## ACTIVITY
Please repeat, exactly as written, the line containing "R202: 13k (+9V, EN) -> 13k (EN, EN_N)" and every line after it through the end of the records below.

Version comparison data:
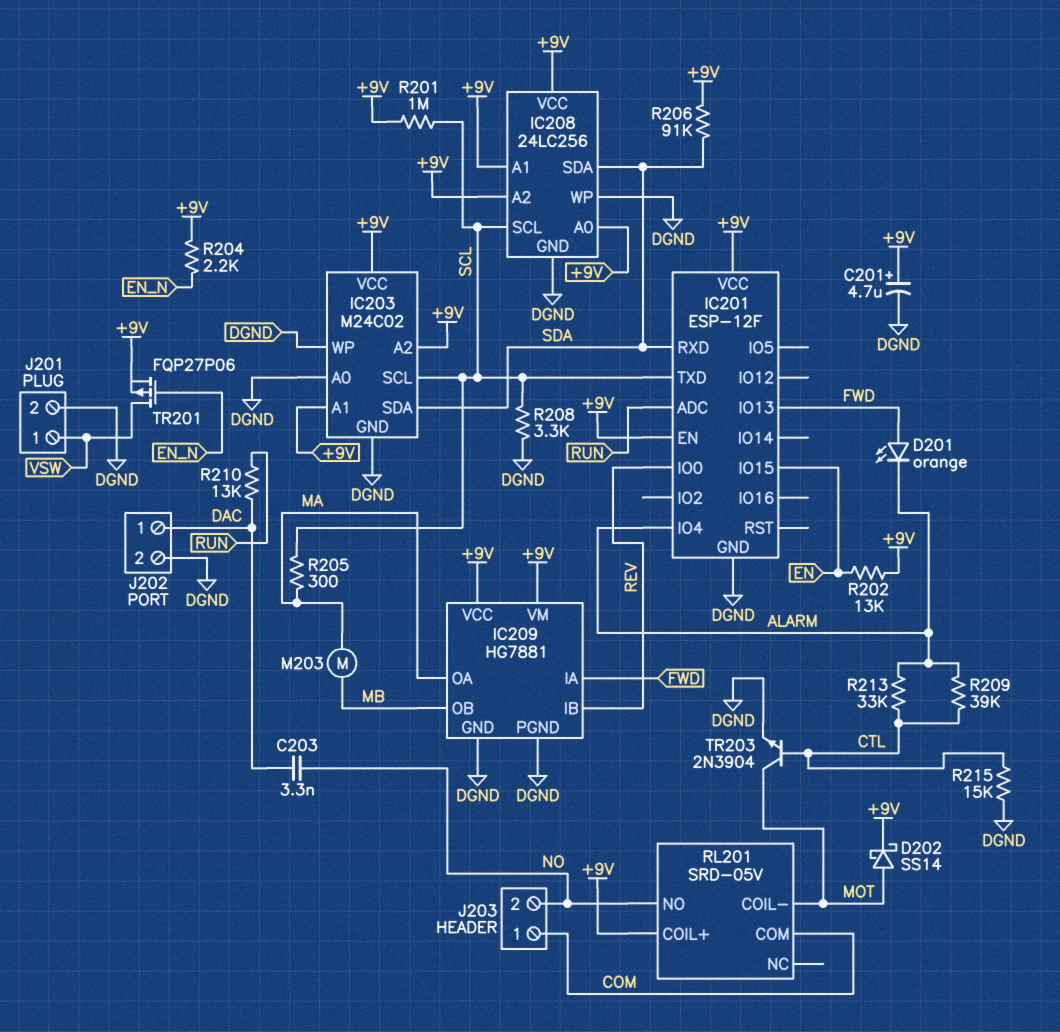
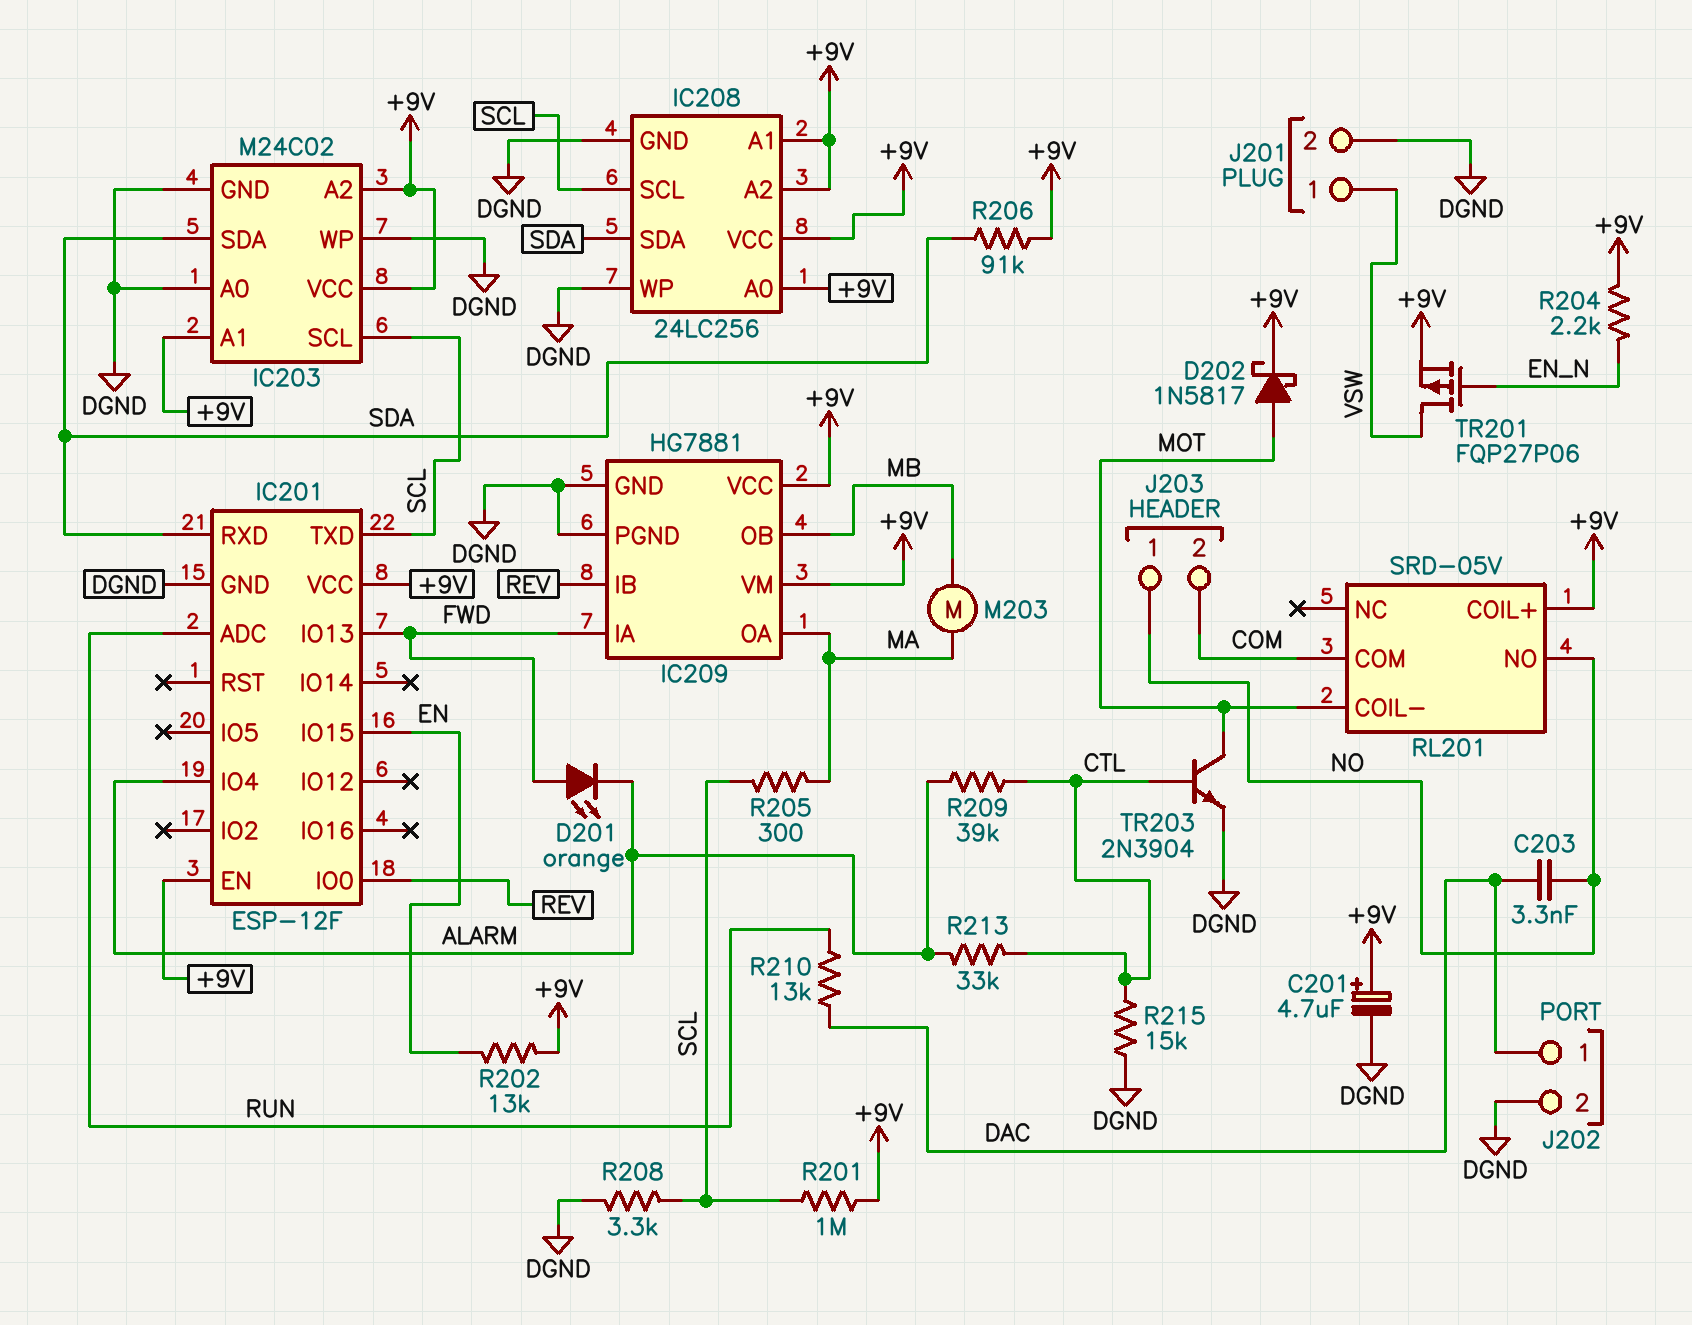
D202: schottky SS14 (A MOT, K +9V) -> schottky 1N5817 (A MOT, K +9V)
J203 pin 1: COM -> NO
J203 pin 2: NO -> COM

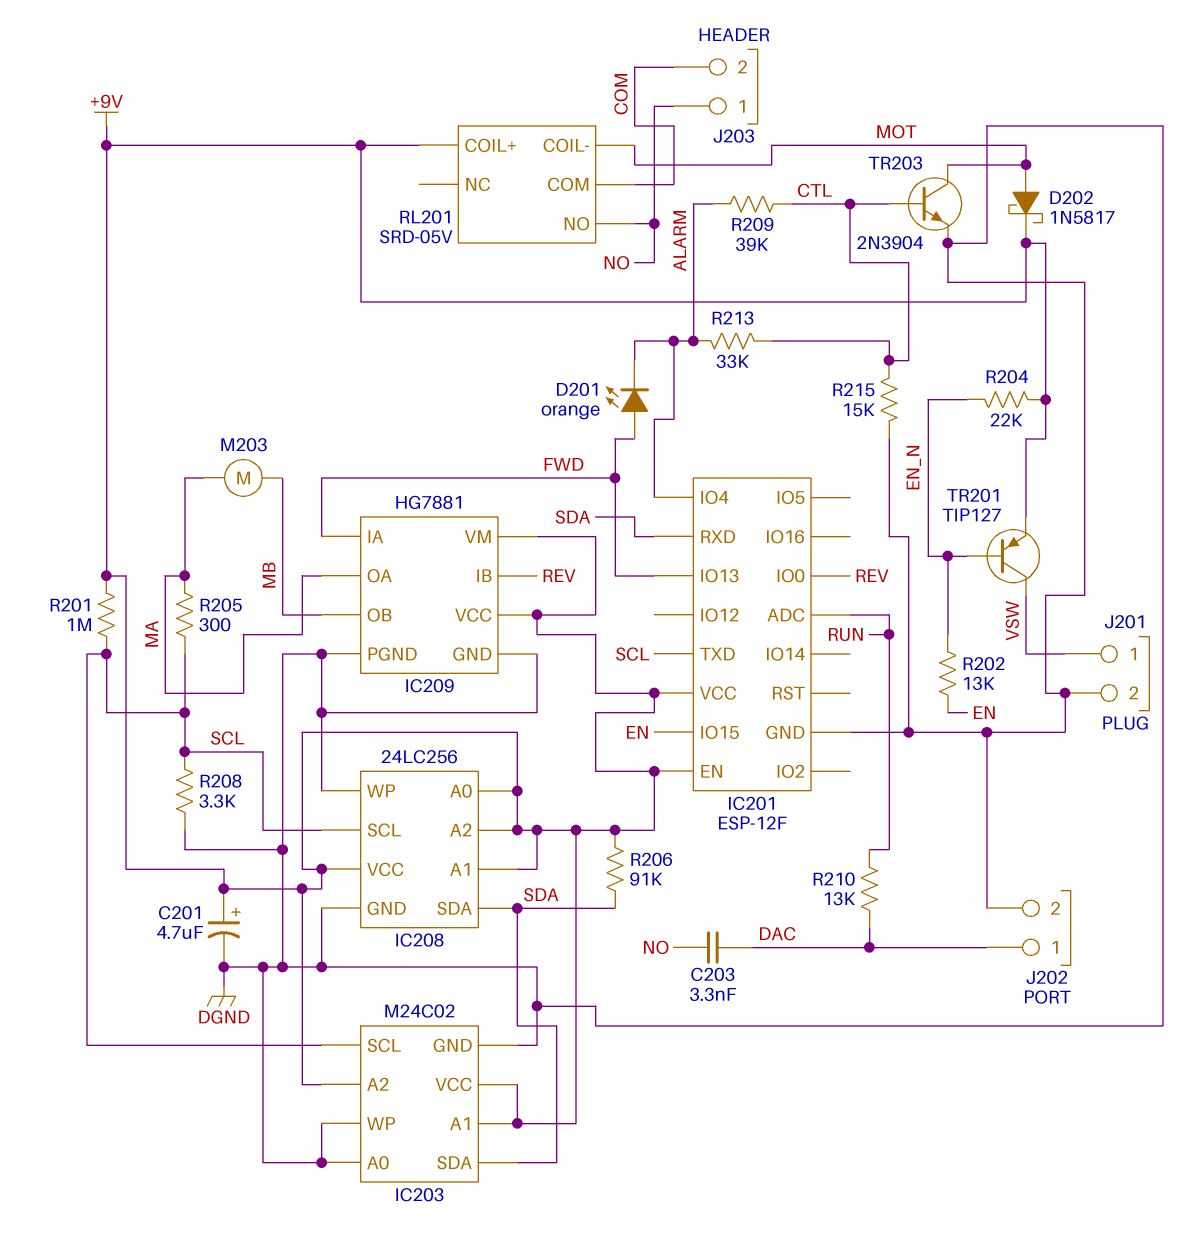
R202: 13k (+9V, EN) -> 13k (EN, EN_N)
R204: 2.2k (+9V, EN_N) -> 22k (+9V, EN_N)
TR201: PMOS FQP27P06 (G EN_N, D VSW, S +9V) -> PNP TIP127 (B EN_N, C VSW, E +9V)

## RESULT FOR THIS EXERCISE
R202: 13k (+9V, EN) -> 13k (EN, EN_N)
R204: 2.2k (+9V, EN_N) -> 22k (+9V, EN_N)
TR201: PMOS FQP27P06 (G EN_N, D VSW, S +9V) -> PNP TIP127 (B EN_N, C VSW, E +9V)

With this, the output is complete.